[Image change detection data]
··········
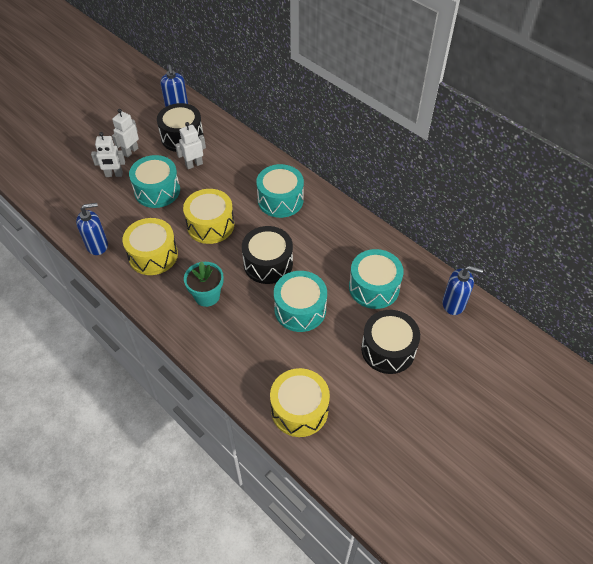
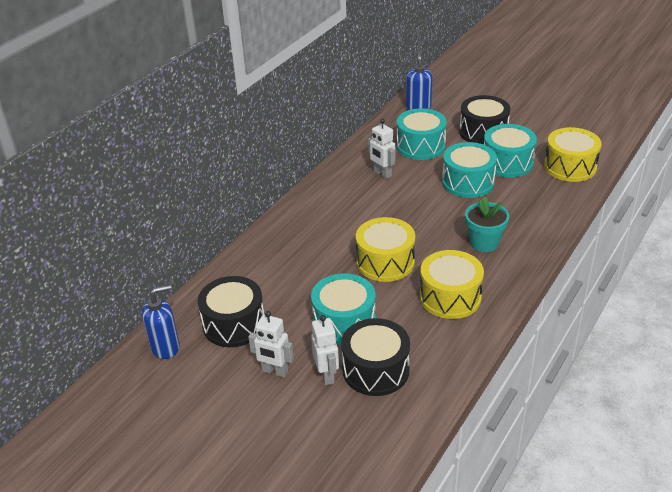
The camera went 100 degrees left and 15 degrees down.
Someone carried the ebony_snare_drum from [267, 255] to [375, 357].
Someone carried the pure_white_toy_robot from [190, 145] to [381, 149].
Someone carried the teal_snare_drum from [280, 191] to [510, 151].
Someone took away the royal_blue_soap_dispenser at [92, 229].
··········
• Work order
Your answer should be an exact copy of the entries above, with no images included.

• Written answer
The camera went 100 degrees left and 15 degrees down.
Someone carried the ebony_snare_drum from [267, 255] to [375, 357].
Someone carried the pure_white_toy_robot from [190, 145] to [381, 149].
Someone carried the teal_snare_drum from [280, 191] to [510, 151].
Someone took away the royal_blue_soap_dispenser at [92, 229].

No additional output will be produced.